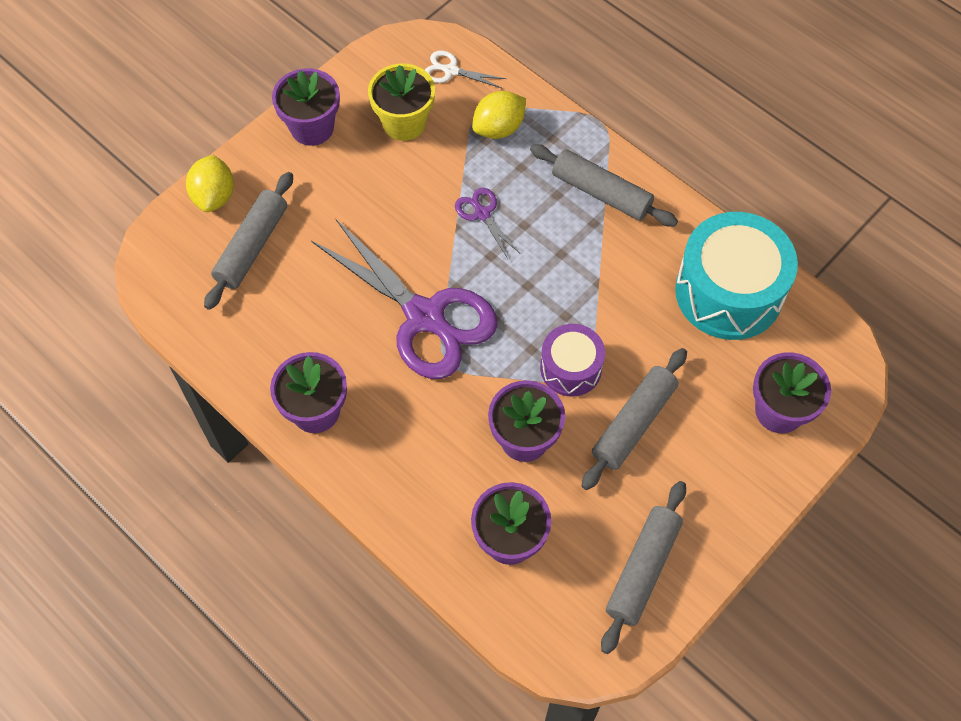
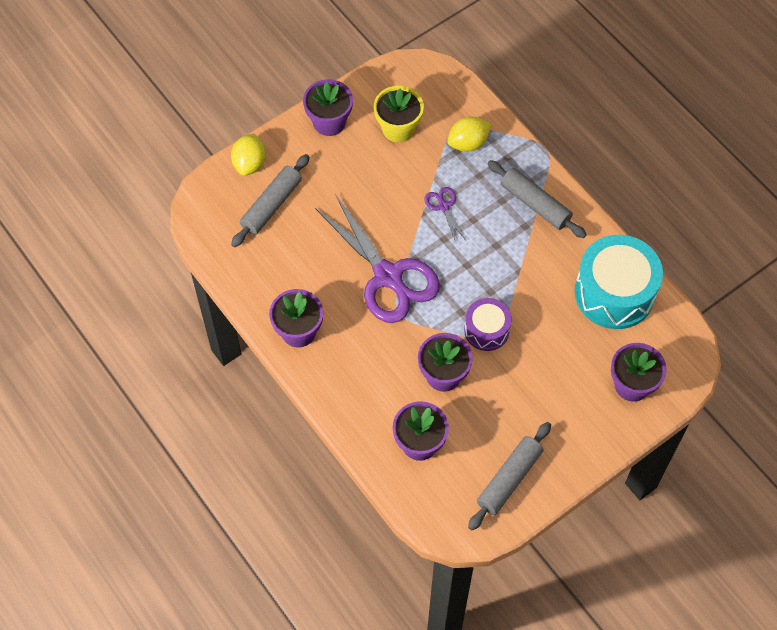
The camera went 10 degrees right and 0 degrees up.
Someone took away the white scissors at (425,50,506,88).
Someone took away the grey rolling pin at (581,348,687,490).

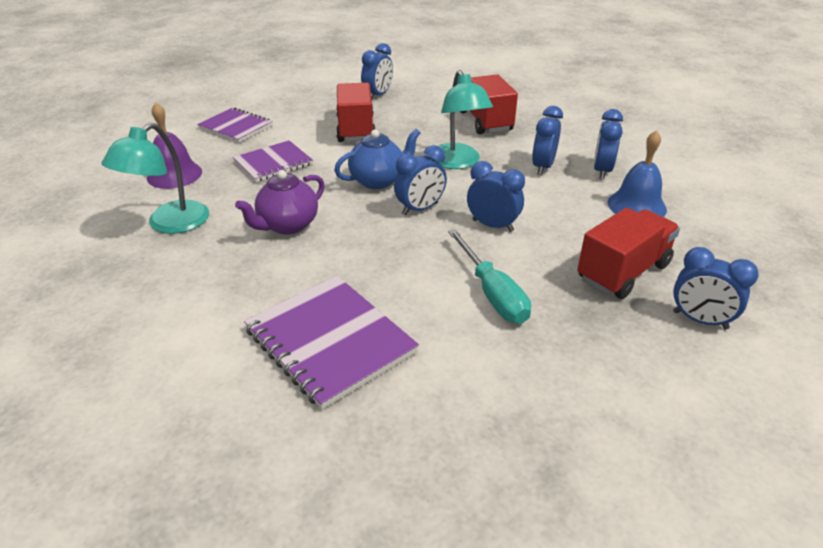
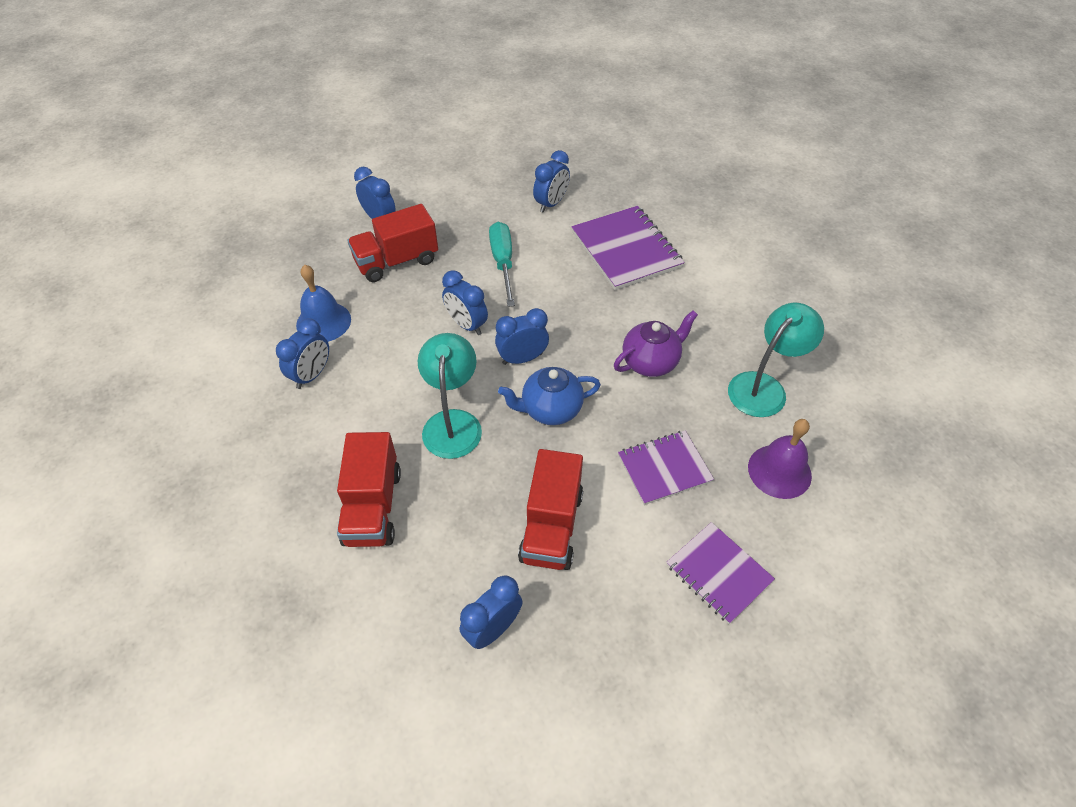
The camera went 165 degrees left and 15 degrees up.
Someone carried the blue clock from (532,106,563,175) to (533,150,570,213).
· · · ·
- [Your goal]
Would you return all the data exactly as given, minus the pictures?

- [Solution for this exercise]
The camera went 10 degrees right and 0 degrees up.
Someone took away the white scissors at (425,50,506,88).
Someone took away the grey rolling pin at (581,348,687,490).

The camera went 165 degrees left and 15 degrees up.
Someone carried the blue clock from (532,106,563,175) to (533,150,570,213).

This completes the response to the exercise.